Dataset entries
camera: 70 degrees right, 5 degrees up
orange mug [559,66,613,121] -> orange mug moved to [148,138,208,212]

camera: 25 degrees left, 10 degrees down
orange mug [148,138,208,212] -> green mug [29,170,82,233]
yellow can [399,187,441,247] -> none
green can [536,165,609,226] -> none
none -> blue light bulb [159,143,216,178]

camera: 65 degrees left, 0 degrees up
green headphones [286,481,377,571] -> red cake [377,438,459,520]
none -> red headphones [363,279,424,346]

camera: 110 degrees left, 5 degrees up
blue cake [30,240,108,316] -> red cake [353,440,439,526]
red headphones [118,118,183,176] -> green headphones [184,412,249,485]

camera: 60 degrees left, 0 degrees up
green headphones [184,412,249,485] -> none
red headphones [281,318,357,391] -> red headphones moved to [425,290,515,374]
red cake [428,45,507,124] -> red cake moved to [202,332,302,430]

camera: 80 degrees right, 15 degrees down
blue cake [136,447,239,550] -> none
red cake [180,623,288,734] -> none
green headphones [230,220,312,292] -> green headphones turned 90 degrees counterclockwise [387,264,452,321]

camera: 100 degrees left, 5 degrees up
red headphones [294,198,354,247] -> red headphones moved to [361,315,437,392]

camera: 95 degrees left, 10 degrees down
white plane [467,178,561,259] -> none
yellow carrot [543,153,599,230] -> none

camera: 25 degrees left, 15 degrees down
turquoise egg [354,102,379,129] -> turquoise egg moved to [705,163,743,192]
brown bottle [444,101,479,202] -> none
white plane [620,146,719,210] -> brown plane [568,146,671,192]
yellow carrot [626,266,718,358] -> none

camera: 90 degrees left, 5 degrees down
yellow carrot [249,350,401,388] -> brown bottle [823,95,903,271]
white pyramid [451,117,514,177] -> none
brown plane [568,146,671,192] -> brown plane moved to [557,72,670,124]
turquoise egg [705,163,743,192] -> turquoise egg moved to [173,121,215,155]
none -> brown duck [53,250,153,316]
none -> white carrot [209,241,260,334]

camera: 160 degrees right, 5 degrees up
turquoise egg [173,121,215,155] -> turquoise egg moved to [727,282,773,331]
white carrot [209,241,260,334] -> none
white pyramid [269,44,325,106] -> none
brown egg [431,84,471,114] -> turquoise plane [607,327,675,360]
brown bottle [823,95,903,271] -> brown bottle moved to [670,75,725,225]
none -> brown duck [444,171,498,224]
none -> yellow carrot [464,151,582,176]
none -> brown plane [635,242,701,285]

> _Task to complete_: For the lines above, output exactly those from the line containing "camera: 90 degrees left, 5 degrees down" through the line containing "turquoise egg [705,163,743,192]", and skip the others.

> _Output of the exercise_:
camera: 90 degrees left, 5 degrees down
yellow carrot [249,350,401,388] -> brown bottle [823,95,903,271]
white pyramid [451,117,514,177] -> none
brown plane [568,146,671,192] -> brown plane moved to [557,72,670,124]
turquoise egg [705,163,743,192] -> turquoise egg moved to [173,121,215,155]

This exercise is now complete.